▶ Required action:
Transcribe, with complete accuracy, all of the entries below except for the pictures.

▶ Exercise inputs:
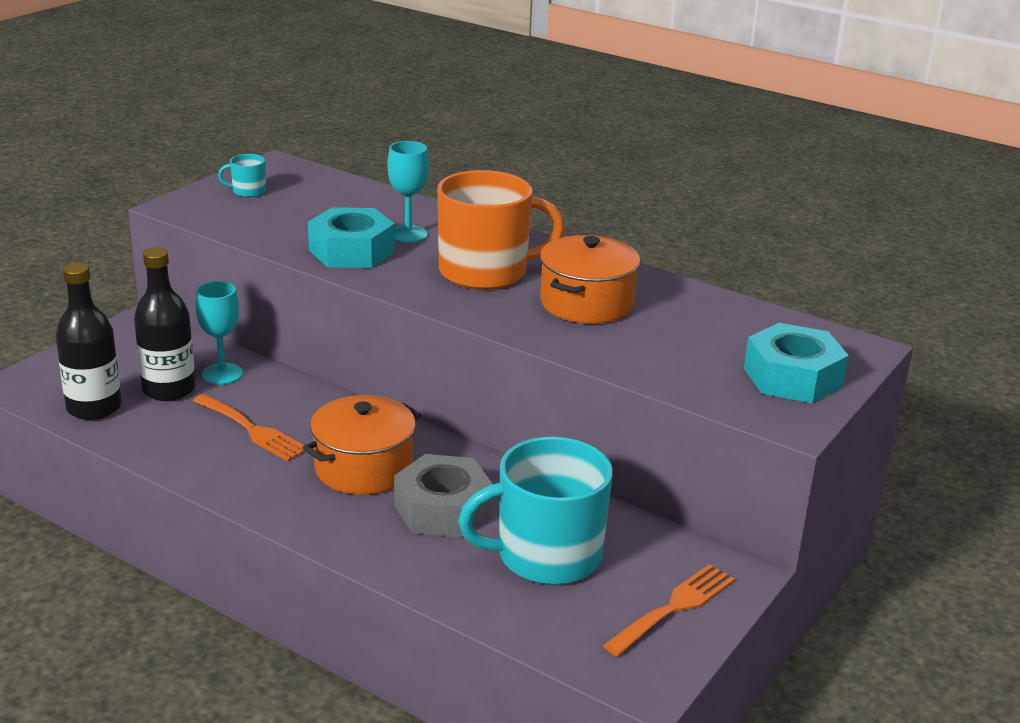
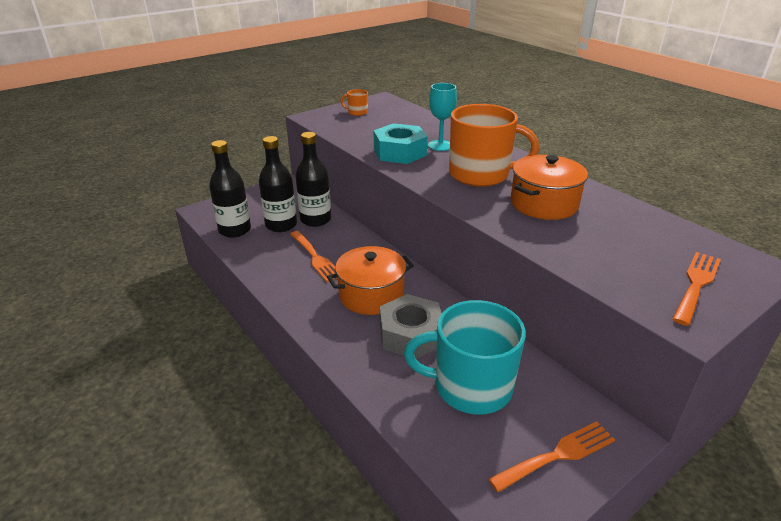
camera: 20 degrees right, 5 degrees up
(222, 374) = (315, 220): turquoise goblet -> black bottle
(248, 191) = (357, 112): turquoise mug -> orange mug
(792, 377) = (696, 284): turquoise nut -> orange fork

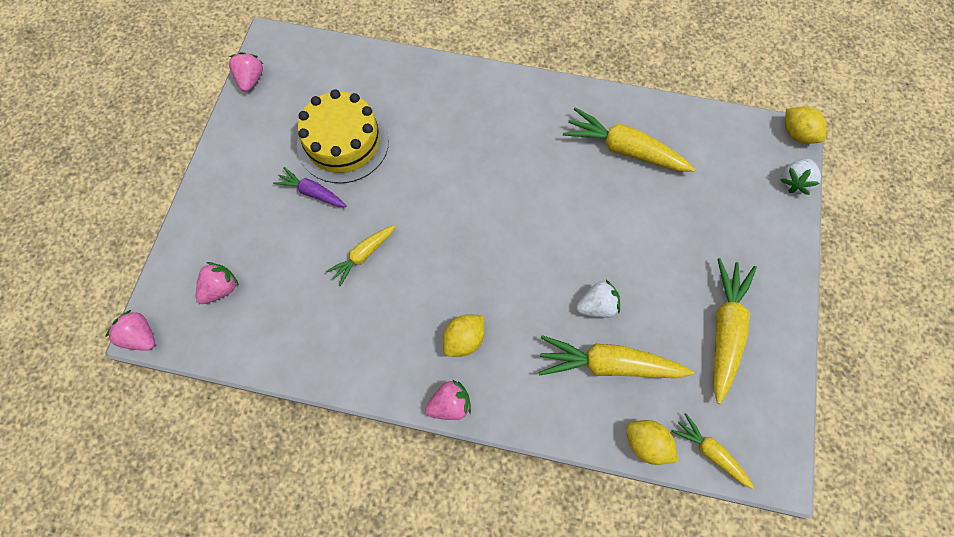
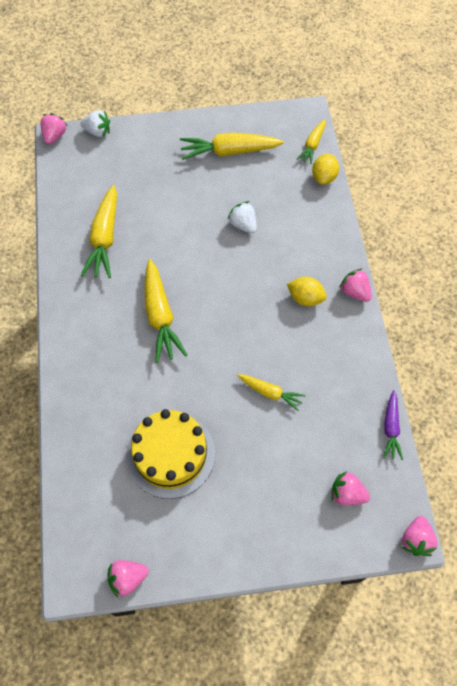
camera: 110 degrees left, 5 degrees down
(312, 192) = (230, 459): purple carrot -> purple carrot (390, 428)
(608, 364) = (282, 208): yellow carrot -> yellow carrot (160, 316)
(797, 134) = (55, 136): yellow lemon -> pink strawberry

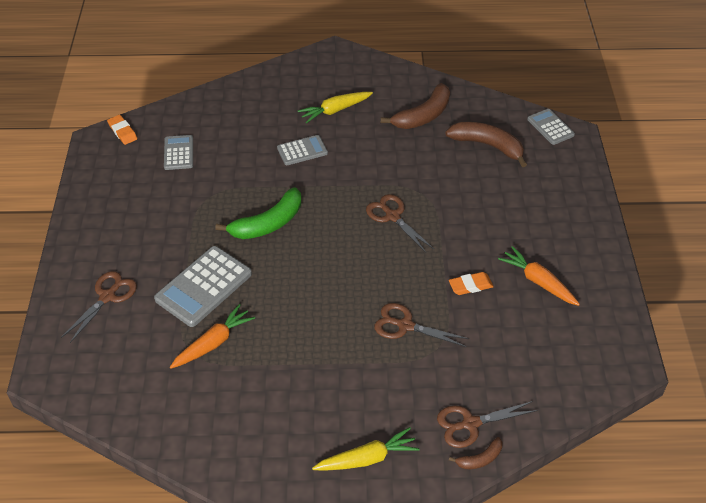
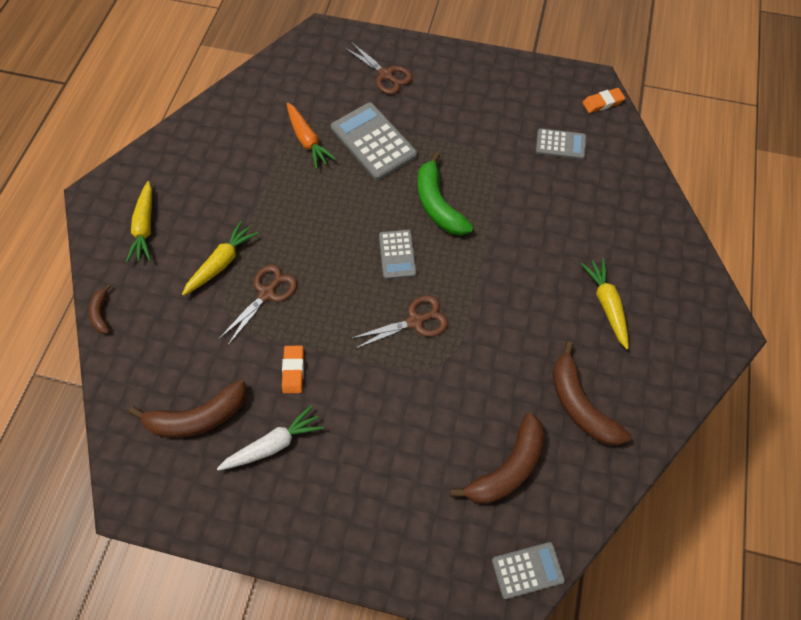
camera: 105 degrees right, 15 degrees up
(302, 151) = (541, 256): grey calculator -> grey calculator (397, 254)
(385, 372) = (222, 262): none -> yellow carrot
(470, 424) = (138, 317): brown scissors -> none
(538, 281) = (273, 444): orange carrot -> white carrot
(542, 340) = (197, 417): none -> brown banana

▶ Your response:
camera: 20 degrees right, 5 degrees up
(222, 374) = (315, 220): turquoise goblet -> black bottle
(248, 191) = (357, 112): turquoise mug -> orange mug
(792, 377) = (696, 284): turquoise nut -> orange fork

camera: 110 degrees left, 5 degrees down
(312, 192) = (230, 459): purple carrot -> purple carrot (390, 428)
(608, 364) = (282, 208): yellow carrot -> yellow carrot (160, 316)
(797, 134) = (55, 136): yellow lemon -> pink strawberry

camera: 105 degrees right, 15 degrees up
(302, 151) = (541, 256): grey calculator -> grey calculator (397, 254)
(385, 372) = (222, 262): none -> yellow carrot
(470, 424) = (138, 317): brown scissors -> none
(538, 281) = (273, 444): orange carrot -> white carrot
(542, 340) = (197, 417): none -> brown banana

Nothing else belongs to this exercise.